Look below for the line containing "camera: 30 degrees right, 10 degrees up", then write out that line and every line after it to the end, exactly, minus the pictures.

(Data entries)
--*--
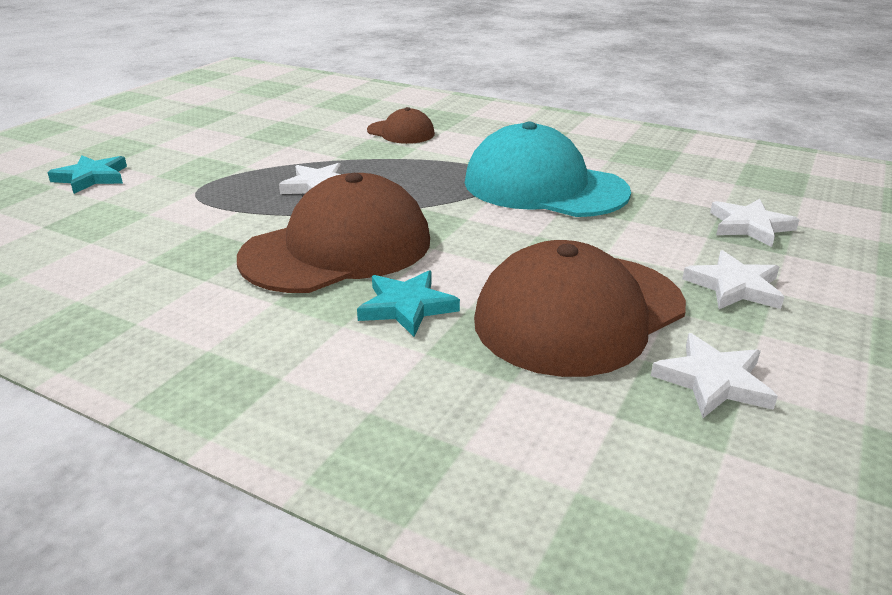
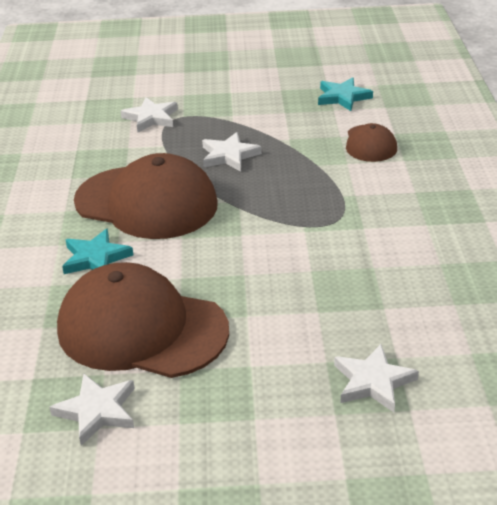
camera: 60 degrees right, 5 degrees up
(92, 178) = (158, 78): turquoise star -> turquoise star (343, 97)
(544, 187) = (337, 249): turquoise cap -> none
(734, 286) = (244, 395): white star -> white star (151, 118)

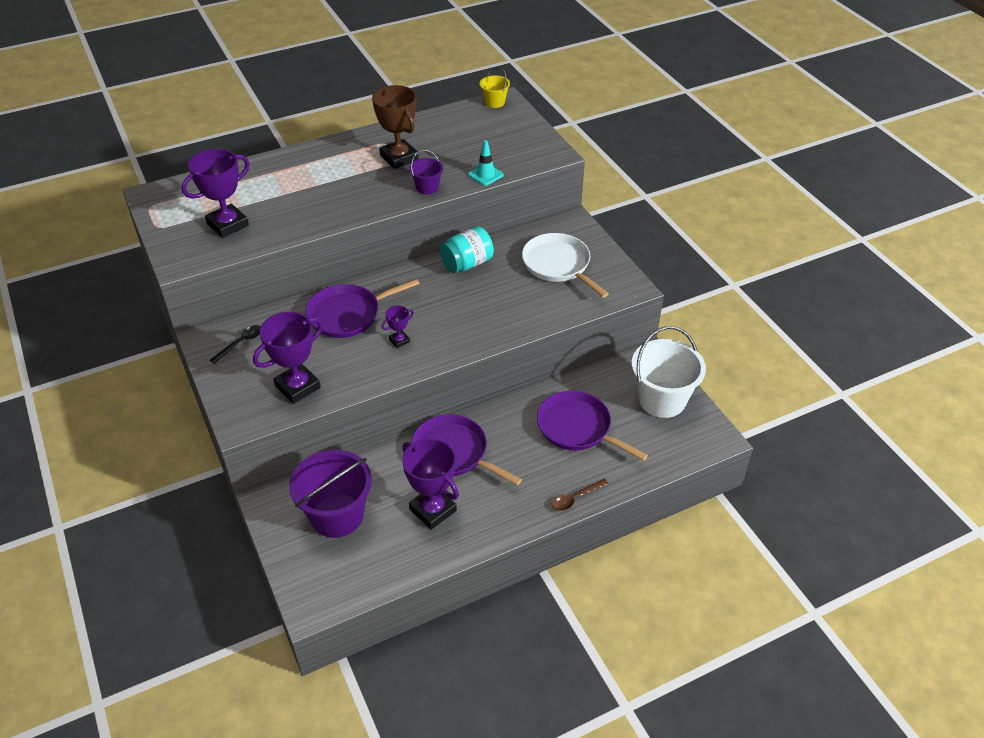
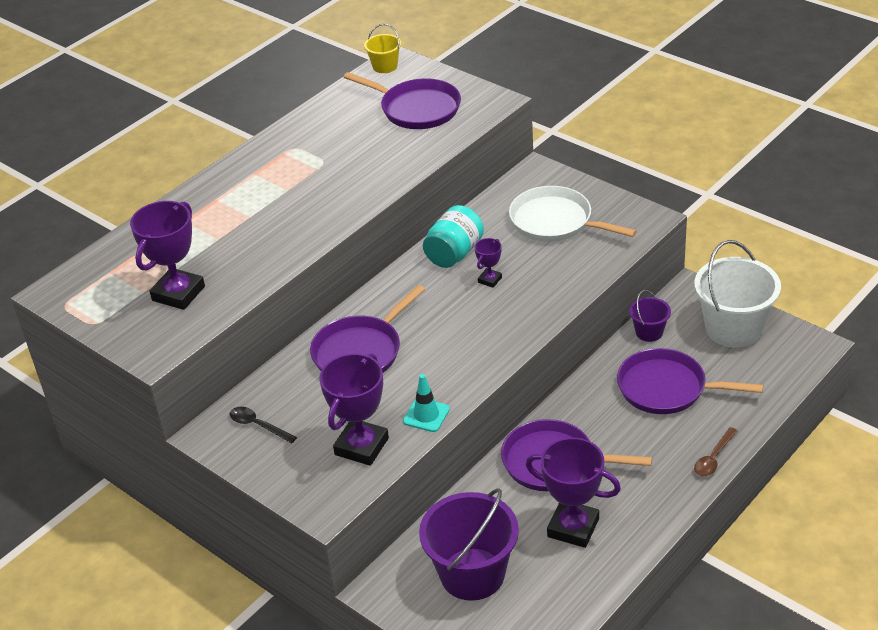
camera: 20 degrees left, 5 degrees down
(240, 343) = (258, 425): black spoon -> black spoon turned 75 degrees counterclockwise
(399, 158) = (323, 158): brown trophy -> none
(399, 340) = (440, 358): purple trophy -> purple trophy (490, 280)
(427, 187) = (380, 180): purple bucket -> purple bucket (649, 332)
(485, 175) = (435, 146): turquoise traffic cone -> turquoise traffic cone (426, 415)
(493, 142) = (417, 109): none -> purple pan

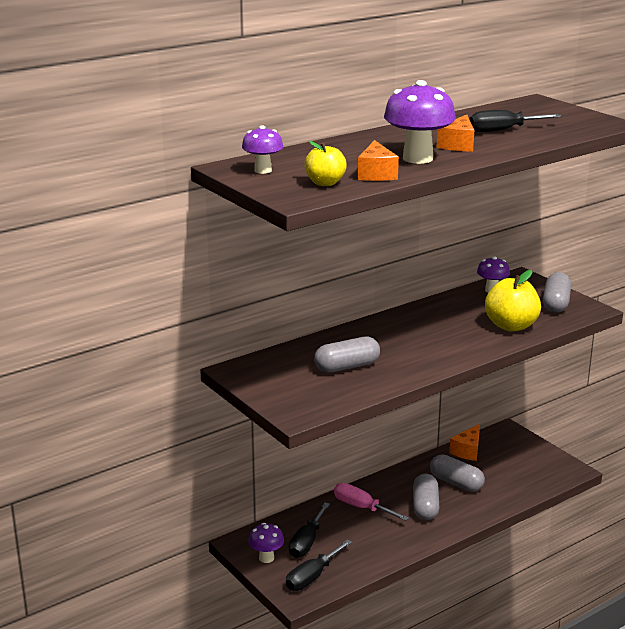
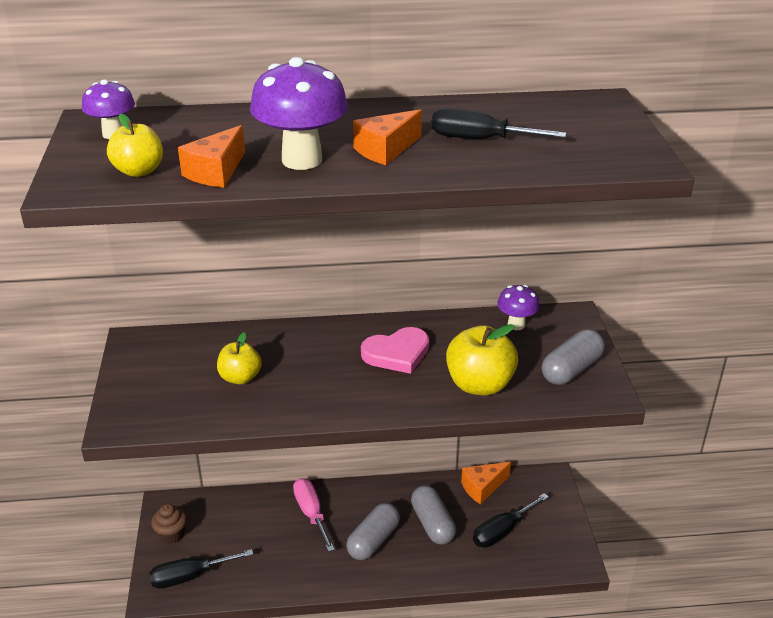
camera: 30 degrees right, 10 degrees up
(266, 558) = (171, 534): purple mushroom -> brown cupcake
(307, 542) = (223, 532): black screwdriver -> black screwdriver (502, 531)
(347, 367) = (240, 378): grey capsule -> yellow apple
(436, 325) = (397, 353): none -> pink heart

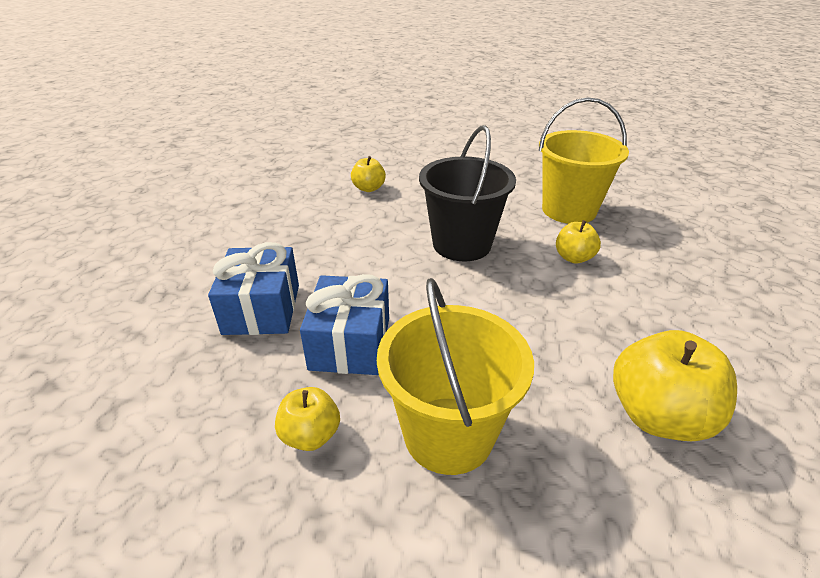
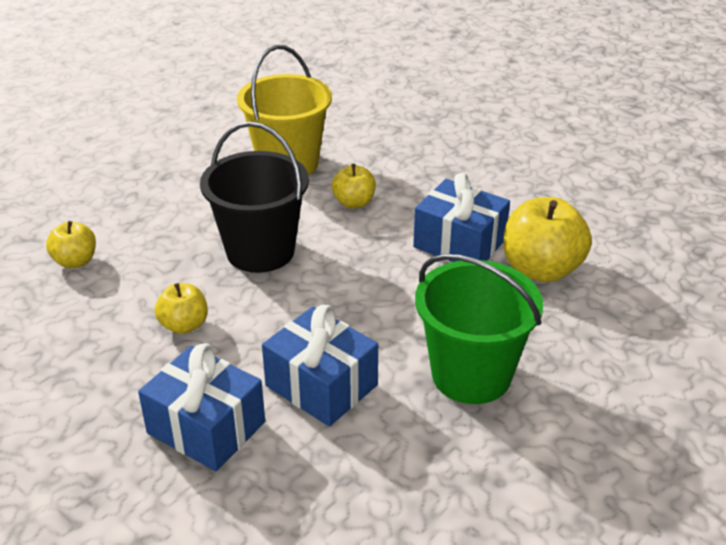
camera: 55 degrees left, 0 degrees up
(310, 435) = (405, 452): yellow apple -> yellow apple (184, 325)
(448, 434) = (471, 375): yellow bucket -> green bucket
(611, 338) = (459, 243): none -> blue gift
--*--
Answer box:
camera: 30 degrees right, 10 degrees up
(266, 558) = (171, 534): purple mushroom -> brown cupcake
(307, 542) = (223, 532): black screwdriver -> black screwdriver (502, 531)
(347, 367) = (240, 378): grey capsule -> yellow apple
(436, 325) = (397, 353): none -> pink heart

camera: 55 degrees left, 0 degrees up
(310, 435) = (405, 452): yellow apple -> yellow apple (184, 325)
(448, 434) = (471, 375): yellow bucket -> green bucket
(611, 338) = (459, 243): none -> blue gift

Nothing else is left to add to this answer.